Write the entries out exactly, with the final line being the one containing "R9: 1k (N_1, VCC) -> 220 (N_1, VCC)".

Supplied material:
_ _ _ _ _ _ _

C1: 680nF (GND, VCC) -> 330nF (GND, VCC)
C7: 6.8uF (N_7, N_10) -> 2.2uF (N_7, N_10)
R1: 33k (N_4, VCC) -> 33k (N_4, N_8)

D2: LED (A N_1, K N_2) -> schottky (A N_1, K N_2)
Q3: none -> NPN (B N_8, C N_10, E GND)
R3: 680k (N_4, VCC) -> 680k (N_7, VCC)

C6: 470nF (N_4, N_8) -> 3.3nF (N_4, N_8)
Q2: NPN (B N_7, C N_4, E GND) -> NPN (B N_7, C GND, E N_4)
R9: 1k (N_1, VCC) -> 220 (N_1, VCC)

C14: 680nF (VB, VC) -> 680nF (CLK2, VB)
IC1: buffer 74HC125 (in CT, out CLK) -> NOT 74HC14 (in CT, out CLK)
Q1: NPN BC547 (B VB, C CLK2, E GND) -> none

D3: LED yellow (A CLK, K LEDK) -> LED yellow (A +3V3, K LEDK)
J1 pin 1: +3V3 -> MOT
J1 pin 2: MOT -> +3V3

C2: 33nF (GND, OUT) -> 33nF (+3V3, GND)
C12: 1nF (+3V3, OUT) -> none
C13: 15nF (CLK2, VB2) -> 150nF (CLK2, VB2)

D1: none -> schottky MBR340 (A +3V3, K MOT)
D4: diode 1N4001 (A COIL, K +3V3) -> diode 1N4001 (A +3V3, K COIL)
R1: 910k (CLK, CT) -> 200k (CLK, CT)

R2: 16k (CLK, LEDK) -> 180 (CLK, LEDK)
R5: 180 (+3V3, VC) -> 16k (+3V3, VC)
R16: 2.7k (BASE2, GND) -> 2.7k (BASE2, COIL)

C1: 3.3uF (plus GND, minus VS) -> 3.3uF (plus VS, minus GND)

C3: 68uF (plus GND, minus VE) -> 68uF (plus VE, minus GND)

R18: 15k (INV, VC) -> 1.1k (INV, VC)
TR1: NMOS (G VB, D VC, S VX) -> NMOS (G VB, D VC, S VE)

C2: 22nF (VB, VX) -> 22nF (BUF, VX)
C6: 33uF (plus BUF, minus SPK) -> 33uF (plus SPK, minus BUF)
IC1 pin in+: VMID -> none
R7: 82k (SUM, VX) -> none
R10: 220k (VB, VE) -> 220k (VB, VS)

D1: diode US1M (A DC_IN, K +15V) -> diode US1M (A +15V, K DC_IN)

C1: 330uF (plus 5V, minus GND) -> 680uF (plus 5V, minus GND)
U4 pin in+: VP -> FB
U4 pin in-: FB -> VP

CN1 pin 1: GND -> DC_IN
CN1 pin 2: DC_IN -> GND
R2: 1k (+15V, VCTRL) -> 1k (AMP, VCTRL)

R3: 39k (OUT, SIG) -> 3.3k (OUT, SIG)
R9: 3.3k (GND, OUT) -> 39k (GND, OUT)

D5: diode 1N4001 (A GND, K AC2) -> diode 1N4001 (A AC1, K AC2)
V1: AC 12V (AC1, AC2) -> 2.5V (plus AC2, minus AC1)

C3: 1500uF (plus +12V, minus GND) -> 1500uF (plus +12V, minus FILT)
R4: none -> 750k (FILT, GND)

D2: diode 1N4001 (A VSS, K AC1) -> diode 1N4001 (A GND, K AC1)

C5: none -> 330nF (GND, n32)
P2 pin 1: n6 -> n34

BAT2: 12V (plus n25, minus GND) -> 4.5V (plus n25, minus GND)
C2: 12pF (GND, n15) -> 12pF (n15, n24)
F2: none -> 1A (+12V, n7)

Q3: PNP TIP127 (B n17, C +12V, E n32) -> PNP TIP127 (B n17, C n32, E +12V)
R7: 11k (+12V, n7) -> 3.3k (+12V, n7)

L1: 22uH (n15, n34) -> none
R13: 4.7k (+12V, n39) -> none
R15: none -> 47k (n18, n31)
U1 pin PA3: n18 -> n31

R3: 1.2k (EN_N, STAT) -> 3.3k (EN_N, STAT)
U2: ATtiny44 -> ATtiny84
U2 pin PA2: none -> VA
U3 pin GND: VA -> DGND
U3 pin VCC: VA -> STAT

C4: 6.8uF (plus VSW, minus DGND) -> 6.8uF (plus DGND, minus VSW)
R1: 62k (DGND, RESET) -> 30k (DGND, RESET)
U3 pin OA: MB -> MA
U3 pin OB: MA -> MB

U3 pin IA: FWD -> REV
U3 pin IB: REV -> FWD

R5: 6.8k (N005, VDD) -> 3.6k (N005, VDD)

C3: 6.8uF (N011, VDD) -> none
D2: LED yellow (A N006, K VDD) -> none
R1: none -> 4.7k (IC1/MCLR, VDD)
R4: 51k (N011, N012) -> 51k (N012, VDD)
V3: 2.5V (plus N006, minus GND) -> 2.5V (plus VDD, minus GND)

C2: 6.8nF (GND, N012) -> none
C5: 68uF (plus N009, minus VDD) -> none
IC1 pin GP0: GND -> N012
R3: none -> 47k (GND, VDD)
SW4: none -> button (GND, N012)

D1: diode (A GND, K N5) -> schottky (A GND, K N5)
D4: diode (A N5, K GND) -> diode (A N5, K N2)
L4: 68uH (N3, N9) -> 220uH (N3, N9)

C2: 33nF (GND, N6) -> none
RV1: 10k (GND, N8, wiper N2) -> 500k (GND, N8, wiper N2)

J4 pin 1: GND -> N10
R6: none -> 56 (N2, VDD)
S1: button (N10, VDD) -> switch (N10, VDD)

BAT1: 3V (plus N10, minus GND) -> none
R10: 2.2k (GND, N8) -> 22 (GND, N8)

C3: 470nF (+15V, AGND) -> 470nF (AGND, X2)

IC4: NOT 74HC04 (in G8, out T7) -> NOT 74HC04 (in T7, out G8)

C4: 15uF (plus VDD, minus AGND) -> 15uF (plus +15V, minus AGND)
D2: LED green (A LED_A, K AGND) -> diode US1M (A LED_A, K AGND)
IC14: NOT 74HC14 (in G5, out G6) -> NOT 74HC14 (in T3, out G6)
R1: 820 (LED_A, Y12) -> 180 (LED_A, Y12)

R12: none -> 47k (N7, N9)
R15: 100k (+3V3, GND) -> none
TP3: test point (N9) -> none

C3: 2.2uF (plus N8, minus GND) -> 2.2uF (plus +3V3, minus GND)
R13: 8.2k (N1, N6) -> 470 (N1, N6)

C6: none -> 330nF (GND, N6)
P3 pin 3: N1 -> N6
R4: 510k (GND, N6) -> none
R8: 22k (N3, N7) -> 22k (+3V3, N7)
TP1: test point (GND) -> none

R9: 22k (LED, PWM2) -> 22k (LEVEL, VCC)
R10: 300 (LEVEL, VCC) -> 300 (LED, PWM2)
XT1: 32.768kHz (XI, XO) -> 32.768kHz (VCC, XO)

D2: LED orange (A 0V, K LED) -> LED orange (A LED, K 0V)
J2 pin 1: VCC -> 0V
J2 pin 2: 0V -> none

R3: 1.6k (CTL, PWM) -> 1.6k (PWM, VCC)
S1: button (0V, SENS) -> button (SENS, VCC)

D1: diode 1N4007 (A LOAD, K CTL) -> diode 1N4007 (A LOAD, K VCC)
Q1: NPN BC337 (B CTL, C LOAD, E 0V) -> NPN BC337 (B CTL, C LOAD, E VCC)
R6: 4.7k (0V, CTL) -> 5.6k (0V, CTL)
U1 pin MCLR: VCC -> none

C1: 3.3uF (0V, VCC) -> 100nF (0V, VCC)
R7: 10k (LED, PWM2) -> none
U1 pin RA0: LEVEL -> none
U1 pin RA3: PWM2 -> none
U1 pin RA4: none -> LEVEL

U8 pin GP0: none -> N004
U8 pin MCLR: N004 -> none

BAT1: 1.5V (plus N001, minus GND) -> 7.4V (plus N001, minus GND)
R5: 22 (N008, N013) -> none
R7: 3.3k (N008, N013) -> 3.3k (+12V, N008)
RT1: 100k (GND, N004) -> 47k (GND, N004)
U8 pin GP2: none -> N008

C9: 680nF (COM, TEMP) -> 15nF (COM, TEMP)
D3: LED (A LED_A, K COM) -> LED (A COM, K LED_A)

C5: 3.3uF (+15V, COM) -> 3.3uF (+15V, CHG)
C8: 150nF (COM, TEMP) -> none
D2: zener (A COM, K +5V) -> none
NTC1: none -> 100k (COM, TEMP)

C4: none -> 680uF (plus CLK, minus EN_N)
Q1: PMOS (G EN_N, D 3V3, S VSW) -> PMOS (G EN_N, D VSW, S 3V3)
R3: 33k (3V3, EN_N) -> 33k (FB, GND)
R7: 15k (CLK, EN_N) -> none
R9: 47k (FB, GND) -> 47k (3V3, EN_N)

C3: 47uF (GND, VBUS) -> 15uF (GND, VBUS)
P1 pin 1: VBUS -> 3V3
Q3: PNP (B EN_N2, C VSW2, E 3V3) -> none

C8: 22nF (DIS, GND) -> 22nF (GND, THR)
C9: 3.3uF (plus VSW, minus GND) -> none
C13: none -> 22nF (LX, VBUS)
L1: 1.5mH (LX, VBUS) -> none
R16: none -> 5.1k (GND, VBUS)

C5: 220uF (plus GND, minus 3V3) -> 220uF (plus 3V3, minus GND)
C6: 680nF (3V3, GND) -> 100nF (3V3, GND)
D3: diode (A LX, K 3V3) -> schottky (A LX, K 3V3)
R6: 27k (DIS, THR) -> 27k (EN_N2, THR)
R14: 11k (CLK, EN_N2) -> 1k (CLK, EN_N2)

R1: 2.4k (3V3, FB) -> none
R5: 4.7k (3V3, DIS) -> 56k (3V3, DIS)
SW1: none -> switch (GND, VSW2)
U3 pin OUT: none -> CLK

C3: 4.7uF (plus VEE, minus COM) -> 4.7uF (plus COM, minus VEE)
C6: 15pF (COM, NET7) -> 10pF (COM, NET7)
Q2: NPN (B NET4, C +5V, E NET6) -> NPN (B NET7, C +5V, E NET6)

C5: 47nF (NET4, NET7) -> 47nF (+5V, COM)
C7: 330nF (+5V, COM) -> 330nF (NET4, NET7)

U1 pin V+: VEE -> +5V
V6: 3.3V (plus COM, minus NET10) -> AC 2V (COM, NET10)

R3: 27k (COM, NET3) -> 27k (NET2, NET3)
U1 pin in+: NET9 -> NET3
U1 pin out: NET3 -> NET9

_ _ _ _ _ _ _

Result of the exercise:
C1: 680nF (GND, VCC) -> 330nF (GND, VCC)
C7: 6.8uF (N_7, N_10) -> 2.2uF (N_7, N_10)
R1: 33k (N_4, VCC) -> 33k (N_4, N_8)

D2: LED (A N_1, K N_2) -> schottky (A N_1, K N_2)
Q3: none -> NPN (B N_8, C N_10, E GND)
R3: 680k (N_4, VCC) -> 680k (N_7, VCC)

C6: 470nF (N_4, N_8) -> 3.3nF (N_4, N_8)
Q2: NPN (B N_7, C N_4, E GND) -> NPN (B N_7, C GND, E N_4)
R9: 1k (N_1, VCC) -> 220 (N_1, VCC)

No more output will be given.